Edit tracking data
Segment Open

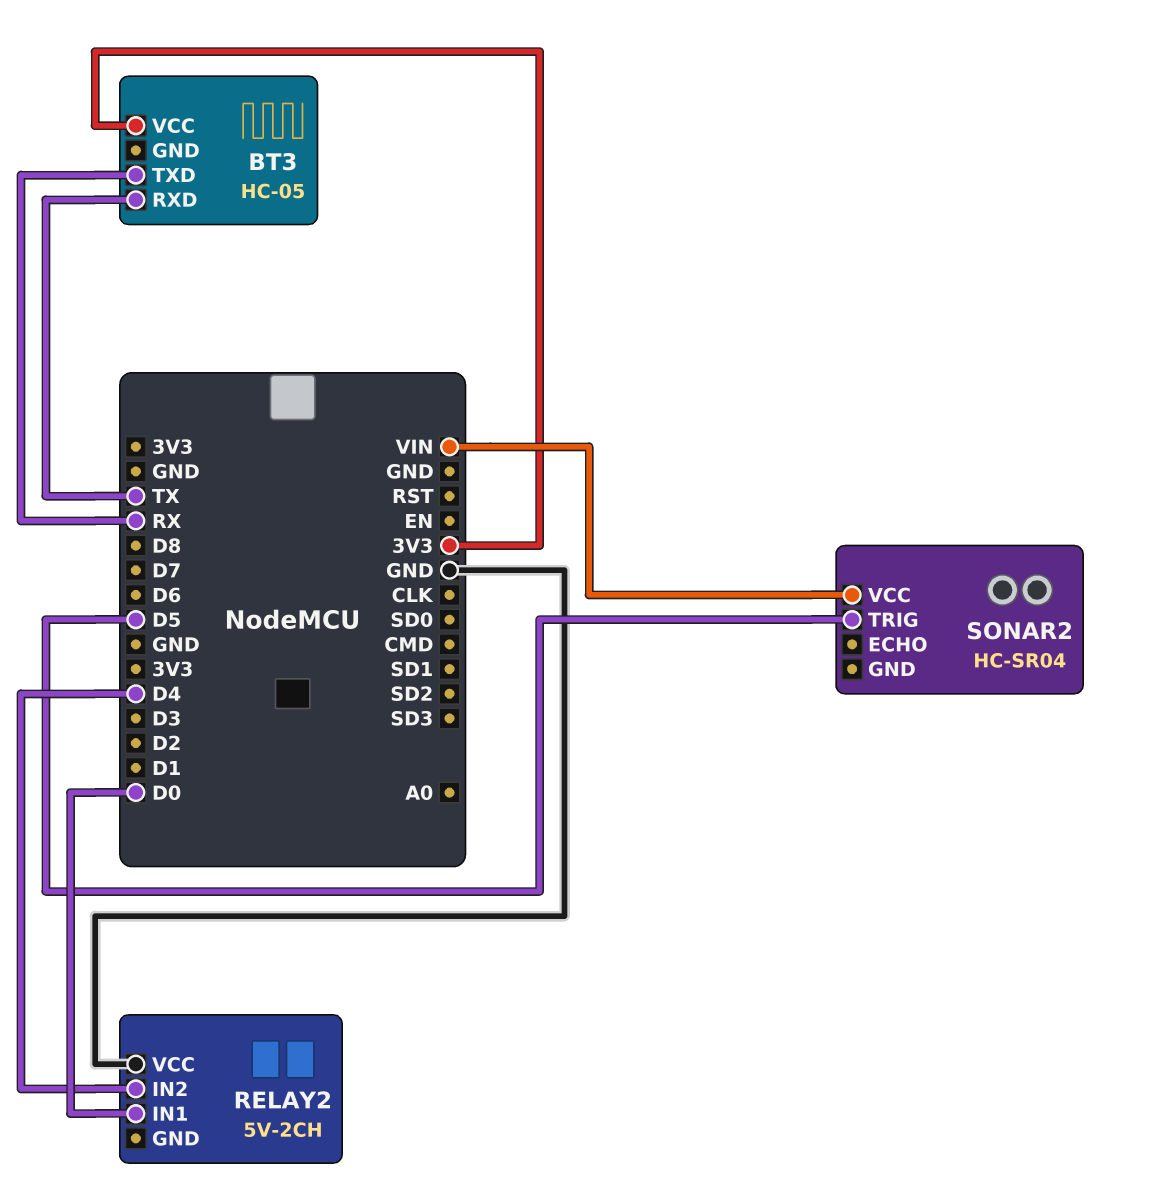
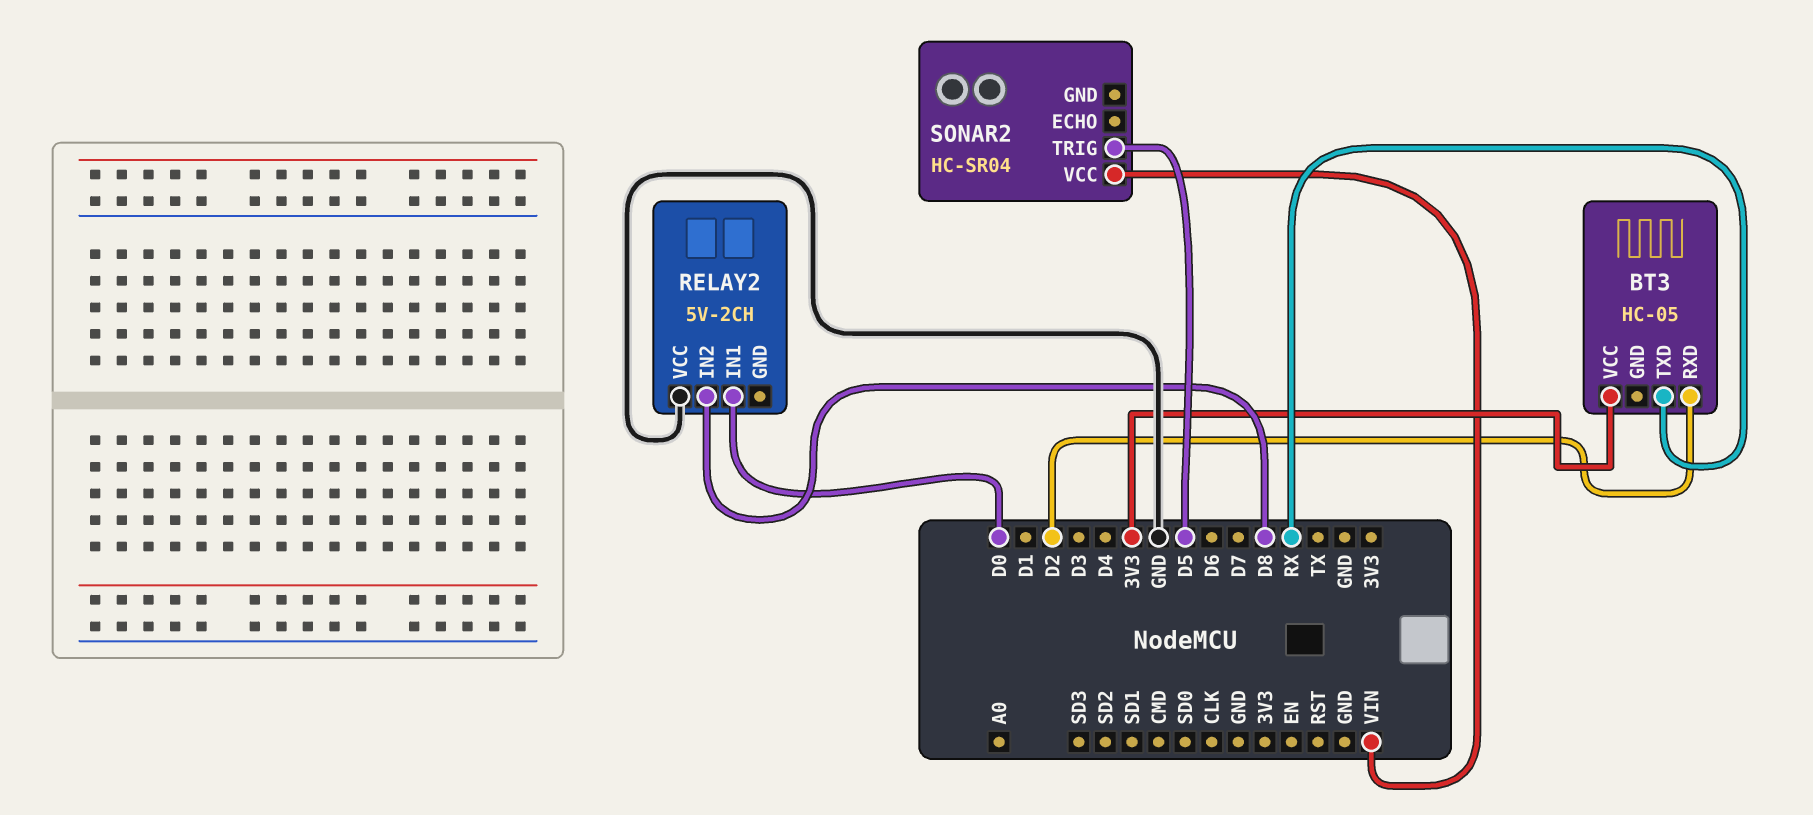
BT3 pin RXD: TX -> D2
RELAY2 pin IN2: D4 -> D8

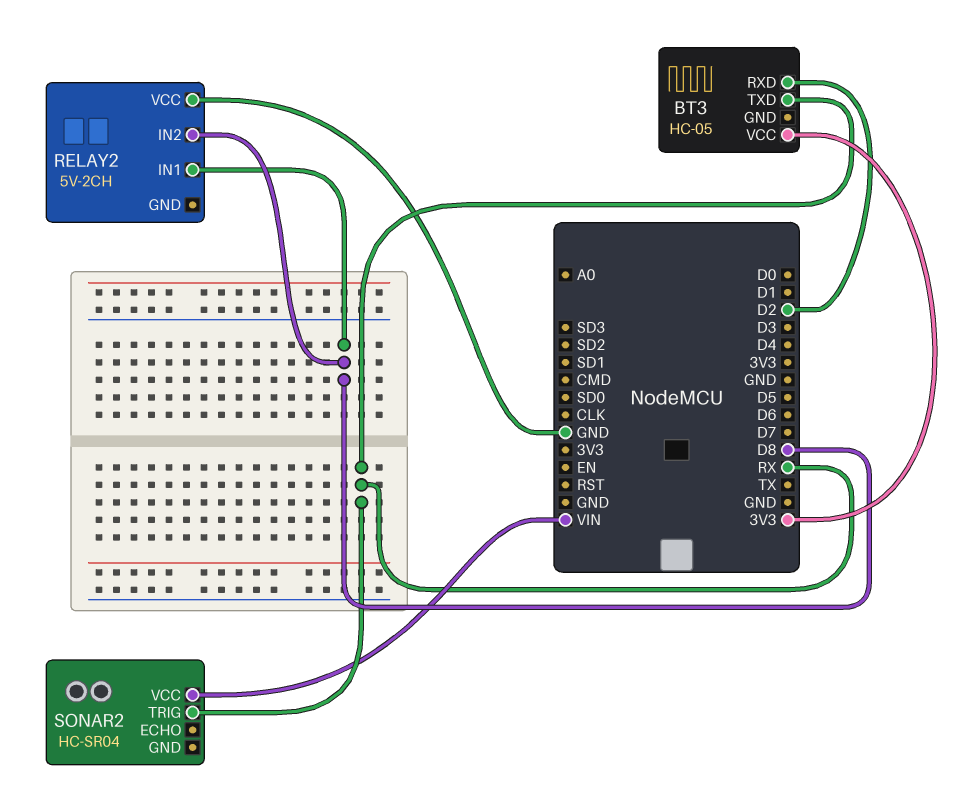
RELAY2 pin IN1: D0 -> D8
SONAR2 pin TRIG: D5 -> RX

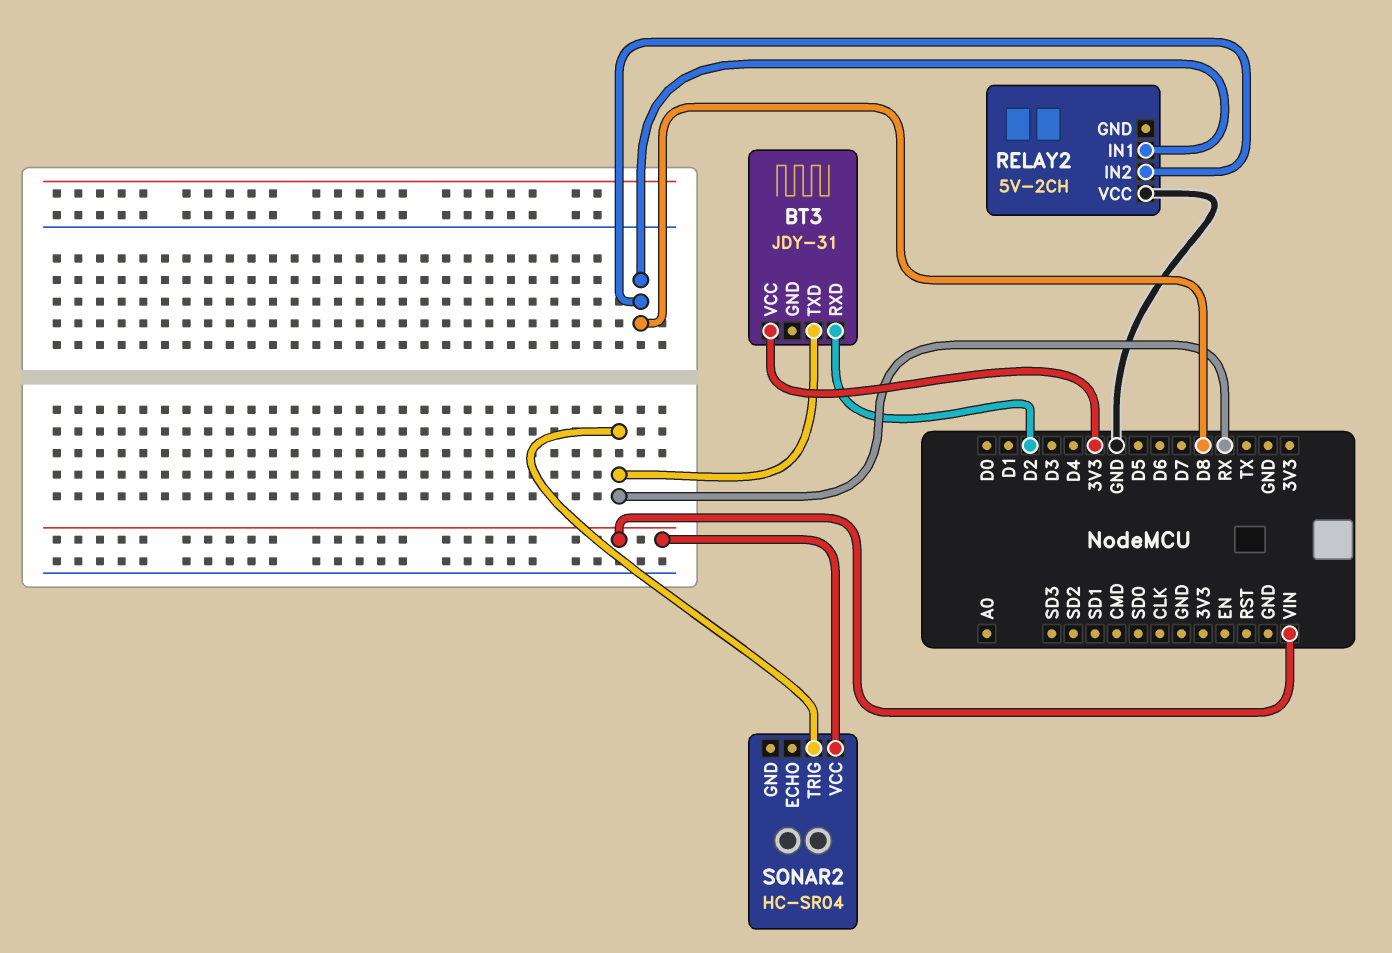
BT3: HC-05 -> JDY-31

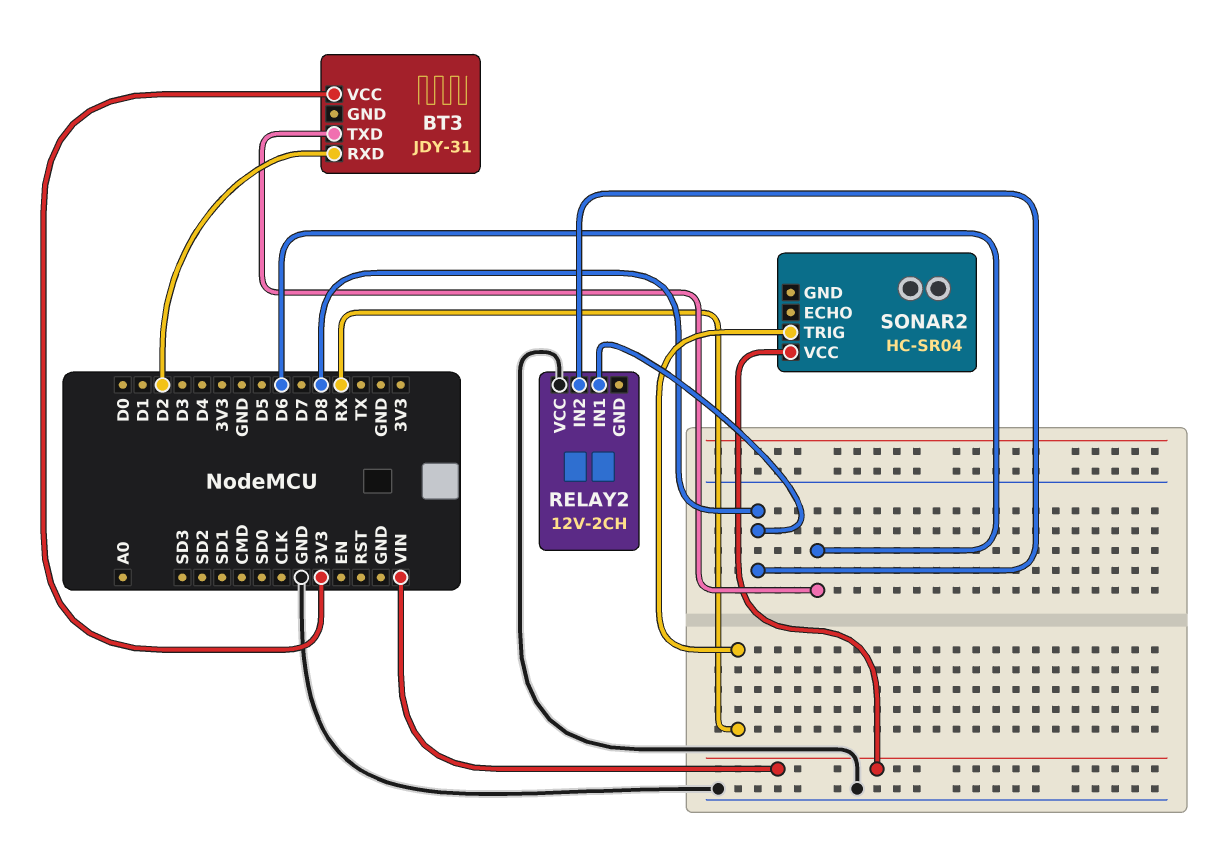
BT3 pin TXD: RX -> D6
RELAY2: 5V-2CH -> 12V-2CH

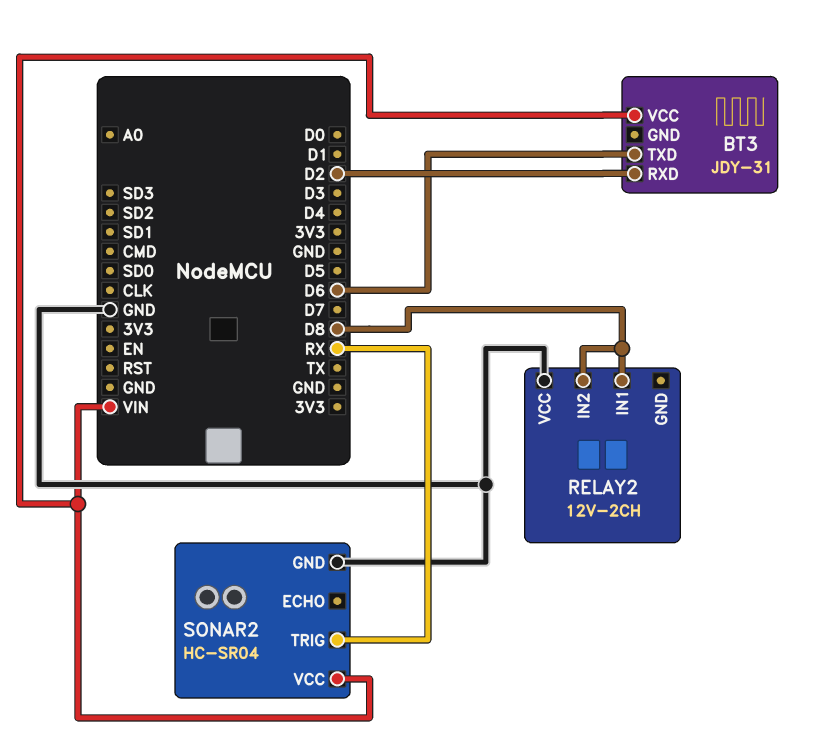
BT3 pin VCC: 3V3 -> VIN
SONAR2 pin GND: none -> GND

Segment Closed
Segment Open

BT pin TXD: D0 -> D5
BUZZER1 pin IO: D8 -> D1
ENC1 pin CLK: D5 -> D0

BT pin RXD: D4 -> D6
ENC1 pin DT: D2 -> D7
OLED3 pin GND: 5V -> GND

Segment Closed
Segment Open

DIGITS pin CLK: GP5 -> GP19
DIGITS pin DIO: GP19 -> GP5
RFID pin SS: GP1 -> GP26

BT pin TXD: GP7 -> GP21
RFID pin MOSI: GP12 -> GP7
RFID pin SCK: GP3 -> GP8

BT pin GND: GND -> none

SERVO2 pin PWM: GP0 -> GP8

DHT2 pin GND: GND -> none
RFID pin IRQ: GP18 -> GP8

Segment Closed

Work to be completed
Write out, word for word, the stretch of entries that begins at the line with "RELAY2: 5V-2CH -> 12V-2CH" and ends at the line with "SONAR2 pin GND: none -> GND". Pictures do not belong in it.

Output of the task
RELAY2: 5V-2CH -> 12V-2CH

BT3 pin VCC: 3V3 -> VIN
SONAR2 pin GND: none -> GND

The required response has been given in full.